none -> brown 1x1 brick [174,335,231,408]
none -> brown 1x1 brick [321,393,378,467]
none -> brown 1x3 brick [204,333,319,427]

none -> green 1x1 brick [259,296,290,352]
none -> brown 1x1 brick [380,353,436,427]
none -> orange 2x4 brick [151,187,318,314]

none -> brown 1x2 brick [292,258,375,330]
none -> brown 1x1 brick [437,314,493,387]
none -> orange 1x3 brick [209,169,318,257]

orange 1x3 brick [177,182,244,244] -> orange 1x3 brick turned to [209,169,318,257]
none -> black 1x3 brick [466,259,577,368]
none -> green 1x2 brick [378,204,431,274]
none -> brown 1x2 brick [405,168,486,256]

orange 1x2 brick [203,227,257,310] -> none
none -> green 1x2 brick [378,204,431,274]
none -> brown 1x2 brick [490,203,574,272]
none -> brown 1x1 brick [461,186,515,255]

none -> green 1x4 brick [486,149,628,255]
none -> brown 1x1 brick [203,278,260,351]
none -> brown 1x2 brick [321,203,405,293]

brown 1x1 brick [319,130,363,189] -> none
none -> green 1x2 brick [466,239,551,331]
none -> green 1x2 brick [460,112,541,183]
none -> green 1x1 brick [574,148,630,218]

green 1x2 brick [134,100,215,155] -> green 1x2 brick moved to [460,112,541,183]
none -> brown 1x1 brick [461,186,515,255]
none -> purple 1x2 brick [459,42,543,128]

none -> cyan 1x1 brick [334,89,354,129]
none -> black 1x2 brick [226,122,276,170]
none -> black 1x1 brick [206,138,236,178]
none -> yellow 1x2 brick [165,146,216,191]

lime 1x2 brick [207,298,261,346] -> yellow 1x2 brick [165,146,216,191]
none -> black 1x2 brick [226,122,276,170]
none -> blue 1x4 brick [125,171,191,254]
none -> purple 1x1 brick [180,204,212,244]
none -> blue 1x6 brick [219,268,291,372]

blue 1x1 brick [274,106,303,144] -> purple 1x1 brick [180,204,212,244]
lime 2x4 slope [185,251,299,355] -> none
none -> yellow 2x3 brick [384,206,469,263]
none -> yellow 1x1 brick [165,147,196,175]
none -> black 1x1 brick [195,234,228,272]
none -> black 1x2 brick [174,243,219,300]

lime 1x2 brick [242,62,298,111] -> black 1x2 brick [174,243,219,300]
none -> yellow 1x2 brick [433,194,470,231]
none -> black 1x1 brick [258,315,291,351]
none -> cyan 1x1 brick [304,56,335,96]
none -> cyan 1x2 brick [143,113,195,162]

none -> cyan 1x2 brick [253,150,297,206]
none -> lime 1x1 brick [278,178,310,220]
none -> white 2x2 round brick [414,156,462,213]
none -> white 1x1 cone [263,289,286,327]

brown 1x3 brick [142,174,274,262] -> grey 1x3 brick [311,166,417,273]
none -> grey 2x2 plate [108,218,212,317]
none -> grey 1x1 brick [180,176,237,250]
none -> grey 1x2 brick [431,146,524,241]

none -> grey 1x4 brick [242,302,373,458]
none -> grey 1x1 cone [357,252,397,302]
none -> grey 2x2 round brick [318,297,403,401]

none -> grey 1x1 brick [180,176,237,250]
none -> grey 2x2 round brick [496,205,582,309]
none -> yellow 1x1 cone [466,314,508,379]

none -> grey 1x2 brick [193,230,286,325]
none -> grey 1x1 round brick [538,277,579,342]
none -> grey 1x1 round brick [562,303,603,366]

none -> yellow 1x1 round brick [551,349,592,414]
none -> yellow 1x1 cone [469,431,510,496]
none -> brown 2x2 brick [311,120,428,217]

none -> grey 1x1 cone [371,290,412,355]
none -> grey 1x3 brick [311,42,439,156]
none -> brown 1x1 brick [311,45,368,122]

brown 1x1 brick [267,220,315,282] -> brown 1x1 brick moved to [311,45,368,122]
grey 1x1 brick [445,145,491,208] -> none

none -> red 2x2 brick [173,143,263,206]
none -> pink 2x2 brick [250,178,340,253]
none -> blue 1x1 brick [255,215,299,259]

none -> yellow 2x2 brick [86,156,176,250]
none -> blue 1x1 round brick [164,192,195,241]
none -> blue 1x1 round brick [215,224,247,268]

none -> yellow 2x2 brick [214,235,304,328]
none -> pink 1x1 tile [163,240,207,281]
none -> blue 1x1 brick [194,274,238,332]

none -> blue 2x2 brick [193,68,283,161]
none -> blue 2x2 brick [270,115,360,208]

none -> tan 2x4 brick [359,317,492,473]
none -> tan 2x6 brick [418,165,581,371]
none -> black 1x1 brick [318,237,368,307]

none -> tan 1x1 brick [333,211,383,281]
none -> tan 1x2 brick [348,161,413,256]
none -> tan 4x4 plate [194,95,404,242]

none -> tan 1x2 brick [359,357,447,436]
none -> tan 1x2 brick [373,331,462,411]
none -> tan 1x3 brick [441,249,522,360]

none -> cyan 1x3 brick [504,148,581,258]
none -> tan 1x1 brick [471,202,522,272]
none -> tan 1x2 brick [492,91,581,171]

--

=== EXERCISE REQUIREMENTS ===
Only an exact copy of all the data will do as the answer.

=== SOLUTION FOR THIS PROBLEM ===
none -> brown 1x1 brick [174,335,231,408]
none -> brown 1x1 brick [321,393,378,467]
none -> brown 1x3 brick [204,333,319,427]

none -> green 1x1 brick [259,296,290,352]
none -> brown 1x1 brick [380,353,436,427]
none -> orange 2x4 brick [151,187,318,314]

none -> brown 1x2 brick [292,258,375,330]
none -> brown 1x1 brick [437,314,493,387]
none -> orange 1x3 brick [209,169,318,257]

orange 1x3 brick [177,182,244,244] -> orange 1x3 brick turned to [209,169,318,257]
none -> black 1x3 brick [466,259,577,368]
none -> green 1x2 brick [378,204,431,274]
none -> brown 1x2 brick [405,168,486,256]

orange 1x2 brick [203,227,257,310] -> none
none -> green 1x2 brick [378,204,431,274]
none -> brown 1x2 brick [490,203,574,272]
none -> brown 1x1 brick [461,186,515,255]

none -> green 1x4 brick [486,149,628,255]
none -> brown 1x1 brick [203,278,260,351]
none -> brown 1x2 brick [321,203,405,293]

brown 1x1 brick [319,130,363,189] -> none
none -> green 1x2 brick [466,239,551,331]
none -> green 1x2 brick [460,112,541,183]
none -> green 1x1 brick [574,148,630,218]

green 1x2 brick [134,100,215,155] -> green 1x2 brick moved to [460,112,541,183]
none -> brown 1x1 brick [461,186,515,255]
none -> purple 1x2 brick [459,42,543,128]

none -> cyan 1x1 brick [334,89,354,129]
none -> black 1x2 brick [226,122,276,170]
none -> black 1x1 brick [206,138,236,178]
none -> yellow 1x2 brick [165,146,216,191]

lime 1x2 brick [207,298,261,346] -> yellow 1x2 brick [165,146,216,191]
none -> black 1x2 brick [226,122,276,170]
none -> blue 1x4 brick [125,171,191,254]
none -> purple 1x1 brick [180,204,212,244]
none -> blue 1x6 brick [219,268,291,372]

blue 1x1 brick [274,106,303,144] -> purple 1x1 brick [180,204,212,244]
lime 2x4 slope [185,251,299,355] -> none
none -> yellow 2x3 brick [384,206,469,263]
none -> yellow 1x1 brick [165,147,196,175]
none -> black 1x1 brick [195,234,228,272]
none -> black 1x2 brick [174,243,219,300]

lime 1x2 brick [242,62,298,111] -> black 1x2 brick [174,243,219,300]
none -> yellow 1x2 brick [433,194,470,231]
none -> black 1x1 brick [258,315,291,351]
none -> cyan 1x1 brick [304,56,335,96]
none -> cyan 1x2 brick [143,113,195,162]

none -> cyan 1x2 brick [253,150,297,206]
none -> lime 1x1 brick [278,178,310,220]
none -> white 2x2 round brick [414,156,462,213]
none -> white 1x1 cone [263,289,286,327]

brown 1x3 brick [142,174,274,262] -> grey 1x3 brick [311,166,417,273]
none -> grey 2x2 plate [108,218,212,317]
none -> grey 1x1 brick [180,176,237,250]
none -> grey 1x2 brick [431,146,524,241]

none -> grey 1x4 brick [242,302,373,458]
none -> grey 1x1 cone [357,252,397,302]
none -> grey 2x2 round brick [318,297,403,401]

none -> grey 1x1 brick [180,176,237,250]
none -> grey 2x2 round brick [496,205,582,309]
none -> yellow 1x1 cone [466,314,508,379]

none -> grey 1x2 brick [193,230,286,325]
none -> grey 1x1 round brick [538,277,579,342]
none -> grey 1x1 round brick [562,303,603,366]

none -> yellow 1x1 round brick [551,349,592,414]
none -> yellow 1x1 cone [469,431,510,496]
none -> brown 2x2 brick [311,120,428,217]

none -> grey 1x1 cone [371,290,412,355]
none -> grey 1x3 brick [311,42,439,156]
none -> brown 1x1 brick [311,45,368,122]

brown 1x1 brick [267,220,315,282] -> brown 1x1 brick moved to [311,45,368,122]
grey 1x1 brick [445,145,491,208] -> none

none -> red 2x2 brick [173,143,263,206]
none -> pink 2x2 brick [250,178,340,253]
none -> blue 1x1 brick [255,215,299,259]

none -> yellow 2x2 brick [86,156,176,250]
none -> blue 1x1 round brick [164,192,195,241]
none -> blue 1x1 round brick [215,224,247,268]

none -> yellow 2x2 brick [214,235,304,328]
none -> pink 1x1 tile [163,240,207,281]
none -> blue 1x1 brick [194,274,238,332]

none -> blue 2x2 brick [193,68,283,161]
none -> blue 2x2 brick [270,115,360,208]

none -> tan 2x4 brick [359,317,492,473]
none -> tan 2x6 brick [418,165,581,371]
none -> black 1x1 brick [318,237,368,307]

none -> tan 1x1 brick [333,211,383,281]
none -> tan 1x2 brick [348,161,413,256]
none -> tan 4x4 plate [194,95,404,242]

none -> tan 1x2 brick [359,357,447,436]
none -> tan 1x2 brick [373,331,462,411]
none -> tan 1x3 brick [441,249,522,360]

none -> cyan 1x3 brick [504,148,581,258]
none -> tan 1x1 brick [471,202,522,272]
none -> tan 1x2 brick [492,91,581,171]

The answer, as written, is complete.